● **Material for this task**:
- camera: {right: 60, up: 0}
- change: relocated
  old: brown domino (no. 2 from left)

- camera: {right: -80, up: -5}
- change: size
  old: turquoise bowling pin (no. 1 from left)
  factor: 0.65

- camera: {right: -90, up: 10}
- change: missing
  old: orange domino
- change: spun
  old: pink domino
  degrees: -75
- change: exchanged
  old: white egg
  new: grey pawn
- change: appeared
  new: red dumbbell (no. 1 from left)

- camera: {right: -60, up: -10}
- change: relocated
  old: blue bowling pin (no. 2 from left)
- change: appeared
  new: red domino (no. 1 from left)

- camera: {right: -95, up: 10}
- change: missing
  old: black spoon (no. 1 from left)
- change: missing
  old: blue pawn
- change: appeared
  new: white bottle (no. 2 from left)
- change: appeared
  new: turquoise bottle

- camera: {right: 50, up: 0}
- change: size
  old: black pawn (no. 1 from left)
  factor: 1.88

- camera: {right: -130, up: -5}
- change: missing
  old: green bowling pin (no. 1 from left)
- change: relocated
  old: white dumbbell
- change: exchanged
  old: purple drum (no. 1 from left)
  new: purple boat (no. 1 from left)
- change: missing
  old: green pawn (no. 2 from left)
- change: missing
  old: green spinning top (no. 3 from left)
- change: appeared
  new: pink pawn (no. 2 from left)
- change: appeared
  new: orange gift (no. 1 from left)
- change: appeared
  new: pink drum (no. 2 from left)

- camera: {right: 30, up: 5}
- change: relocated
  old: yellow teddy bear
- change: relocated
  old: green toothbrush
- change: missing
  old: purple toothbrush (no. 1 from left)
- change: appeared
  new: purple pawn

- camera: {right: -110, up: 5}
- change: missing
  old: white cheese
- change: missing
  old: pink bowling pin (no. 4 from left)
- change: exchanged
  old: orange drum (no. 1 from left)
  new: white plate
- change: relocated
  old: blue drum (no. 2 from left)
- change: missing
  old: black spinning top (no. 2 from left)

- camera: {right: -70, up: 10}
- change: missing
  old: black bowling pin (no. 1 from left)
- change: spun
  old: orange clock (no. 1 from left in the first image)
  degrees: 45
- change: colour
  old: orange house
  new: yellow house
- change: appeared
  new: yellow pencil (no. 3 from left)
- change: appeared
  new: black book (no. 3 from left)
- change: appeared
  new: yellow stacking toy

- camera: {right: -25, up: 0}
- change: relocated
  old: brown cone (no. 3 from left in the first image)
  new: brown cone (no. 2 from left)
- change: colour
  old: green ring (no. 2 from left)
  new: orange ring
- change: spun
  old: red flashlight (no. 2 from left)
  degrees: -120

● **Assignment**: Every line from the first entry to the line containing "old: orange drum (no. 1 from left)" should be transcribed exactly, and nothing beyond it.

● **Response for this exercise**:
- camera: {right: 60, up: 0}
- change: relocated
  old: brown domino (no. 2 from left)

- camera: {right: -80, up: -5}
- change: size
  old: turquoise bowling pin (no. 1 from left)
  factor: 0.65

- camera: {right: -90, up: 10}
- change: missing
  old: orange domino
- change: spun
  old: pink domino
  degrees: -75
- change: exchanged
  old: white egg
  new: grey pawn
- change: appeared
  new: red dumbbell (no. 1 from left)

- camera: {right: -60, up: -10}
- change: relocated
  old: blue bowling pin (no. 2 from left)
- change: appeared
  new: red domino (no. 1 from left)

- camera: {right: -95, up: 10}
- change: missing
  old: black spoon (no. 1 from left)
- change: missing
  old: blue pawn
- change: appeared
  new: white bottle (no. 2 from left)
- change: appeared
  new: turquoise bottle

- camera: {right: 50, up: 0}
- change: size
  old: black pawn (no. 1 from left)
  factor: 1.88

- camera: {right: -130, up: -5}
- change: missing
  old: green bowling pin (no. 1 from left)
- change: relocated
  old: white dumbbell
- change: exchanged
  old: purple drum (no. 1 from left)
  new: purple boat (no. 1 from left)
- change: missing
  old: green pawn (no. 2 from left)
- change: missing
  old: green spinning top (no. 3 from left)
- change: appeared
  new: pink pawn (no. 2 from left)
- change: appeared
  new: orange gift (no. 1 from left)
- change: appeared
  new: pink drum (no. 2 from left)

- camera: {right: 30, up: 5}
- change: relocated
  old: yellow teddy bear
- change: relocated
  old: green toothbrush
- change: missing
  old: purple toothbrush (no. 1 from left)
- change: appeared
  new: purple pawn

- camera: {right: -110, up: 5}
- change: missing
  old: white cheese
- change: missing
  old: pink bowling pin (no. 4 from left)
- change: exchanged
  old: orange drum (no. 1 from left)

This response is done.